→ WHAT TO WORK ON
Below are entries; work out how many of their lines include the string "fogozosek", and reply with the number only.

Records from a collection
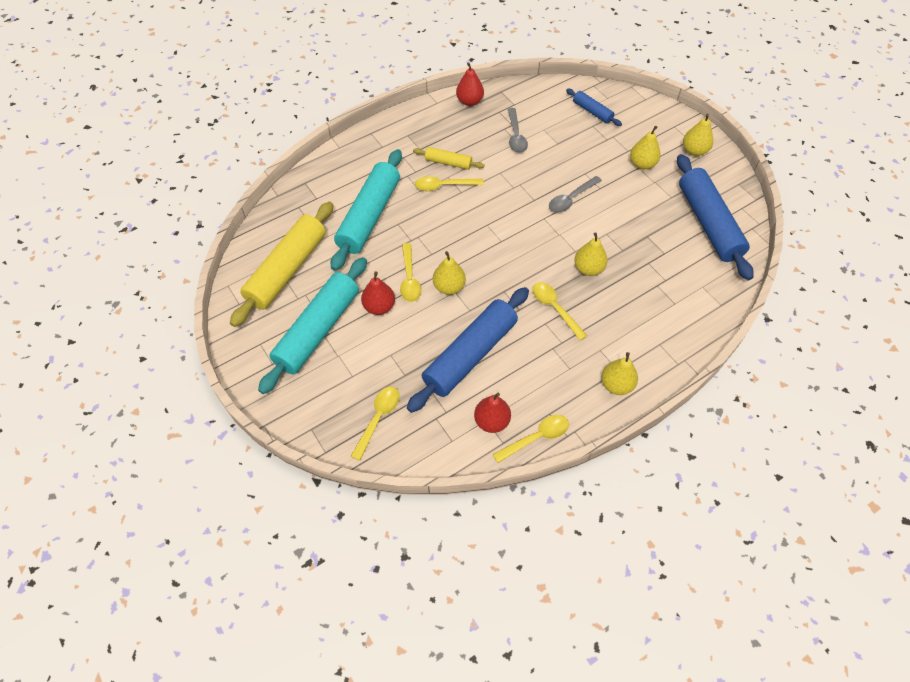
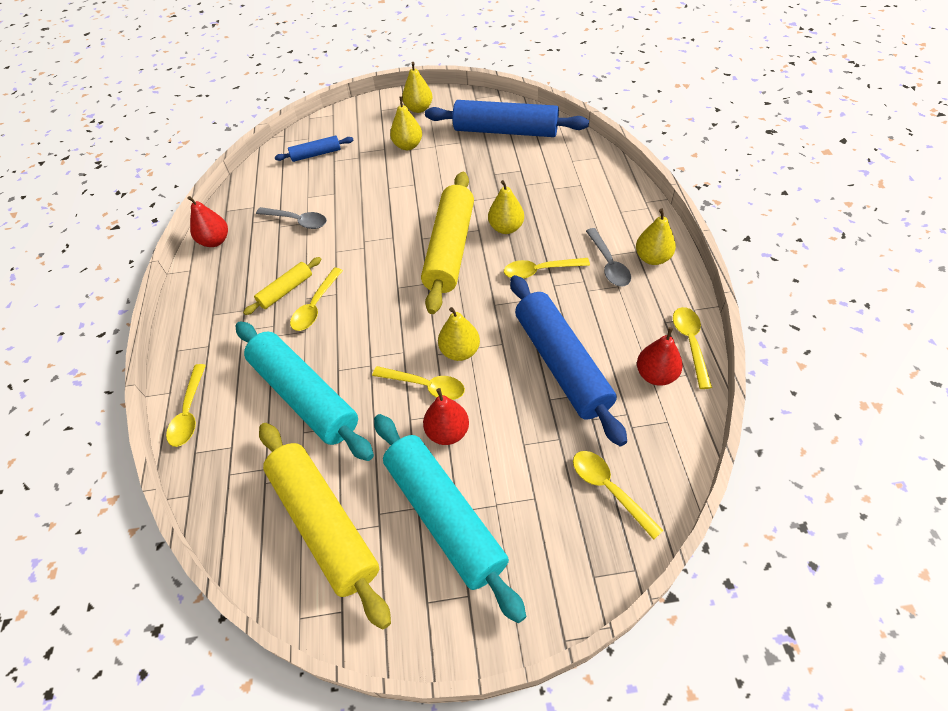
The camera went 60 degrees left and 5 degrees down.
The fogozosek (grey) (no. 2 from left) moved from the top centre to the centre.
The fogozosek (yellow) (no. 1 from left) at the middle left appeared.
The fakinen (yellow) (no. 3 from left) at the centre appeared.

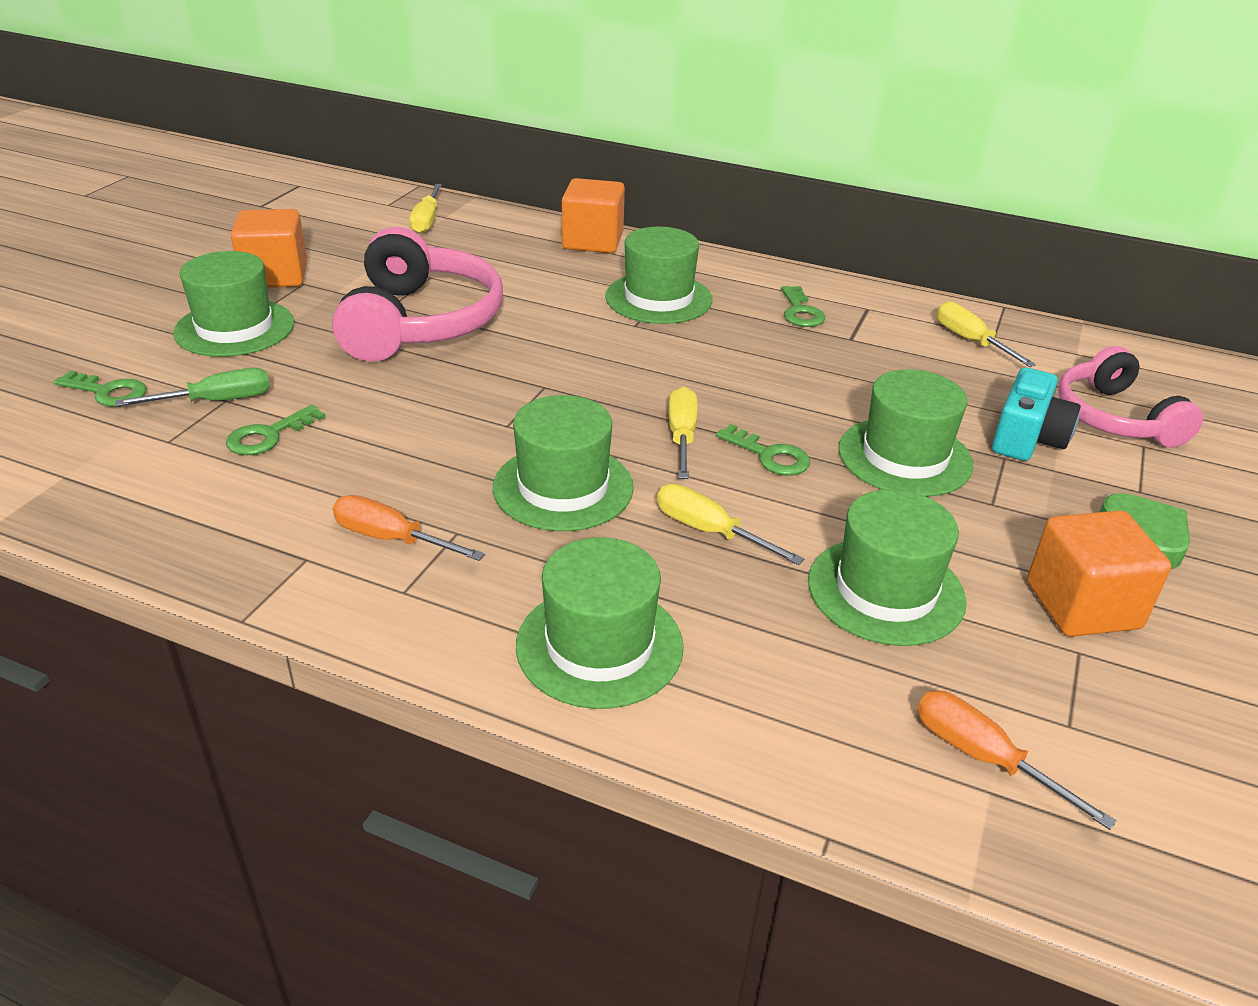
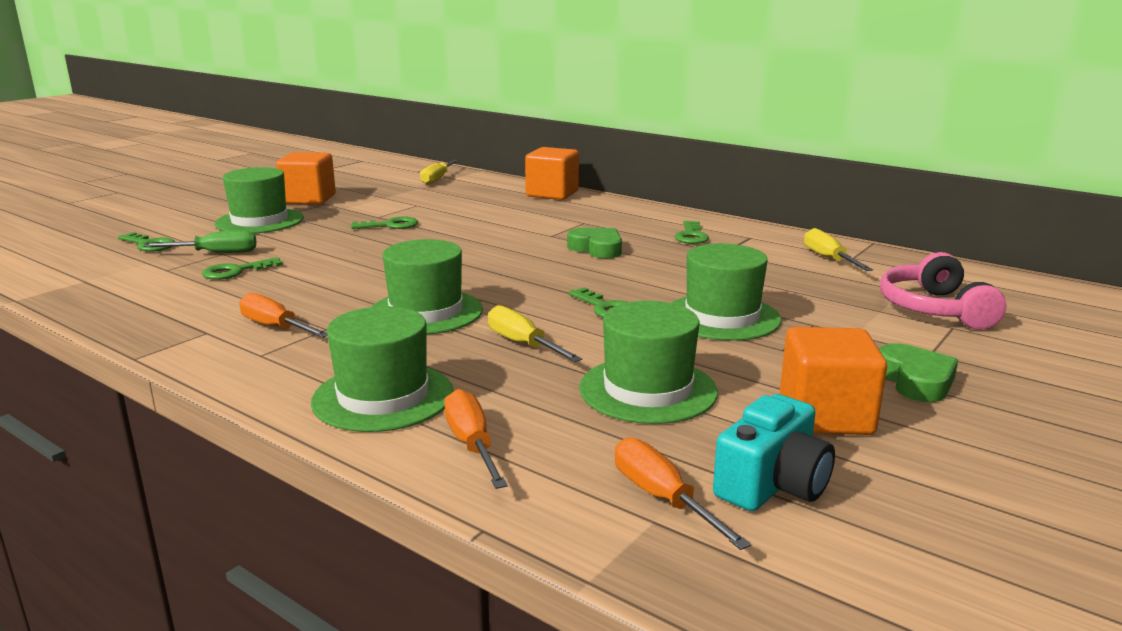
The camera went 15 degrees right and 15 degrees down.
The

→ WRITTEN ANSWER
2